* **Records for processing**:
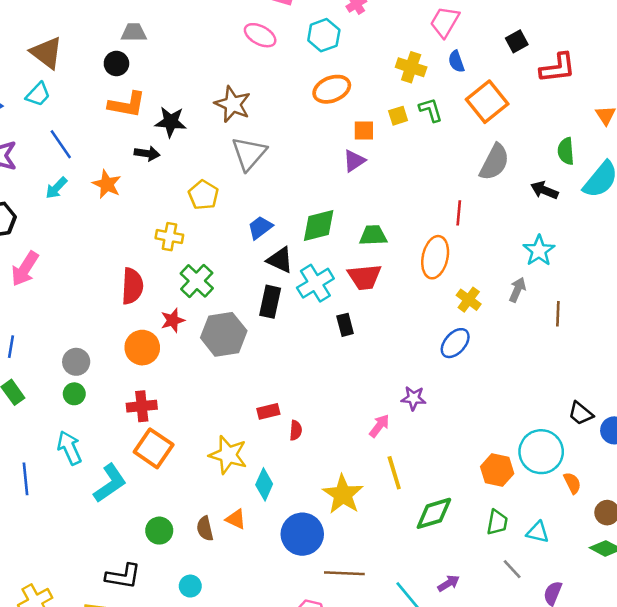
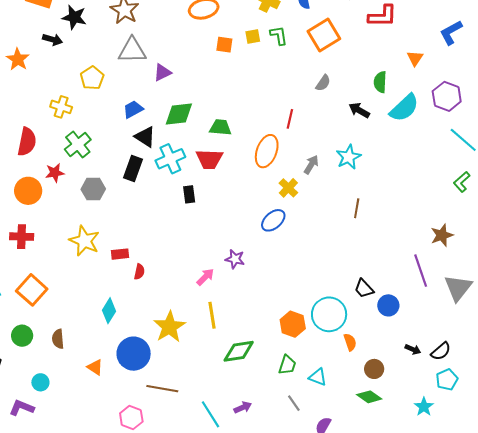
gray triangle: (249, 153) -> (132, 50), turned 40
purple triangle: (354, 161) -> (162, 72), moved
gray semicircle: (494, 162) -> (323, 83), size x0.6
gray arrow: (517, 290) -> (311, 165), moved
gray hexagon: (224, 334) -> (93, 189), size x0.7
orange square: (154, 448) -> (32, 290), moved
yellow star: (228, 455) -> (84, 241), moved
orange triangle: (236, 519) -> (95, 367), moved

...

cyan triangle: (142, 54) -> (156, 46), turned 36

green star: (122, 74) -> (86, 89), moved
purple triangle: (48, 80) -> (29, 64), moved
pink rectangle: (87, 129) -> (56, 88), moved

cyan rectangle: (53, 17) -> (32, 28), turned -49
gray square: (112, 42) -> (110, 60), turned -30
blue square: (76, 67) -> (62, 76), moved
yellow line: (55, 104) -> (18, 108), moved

* **What the exercise asks**: Only one part of the material above is to be transcribed, namely the lines starting with the line that has "orange square: (154, 448) -> (32, 290), moved" and going on through the line that has "orange triangle: (236, 519)", exactly as they stand.

* **Completed task**:
orange square: (154, 448) -> (32, 290), moved
yellow star: (228, 455) -> (84, 241), moved
orange triangle: (236, 519) -> (95, 367), moved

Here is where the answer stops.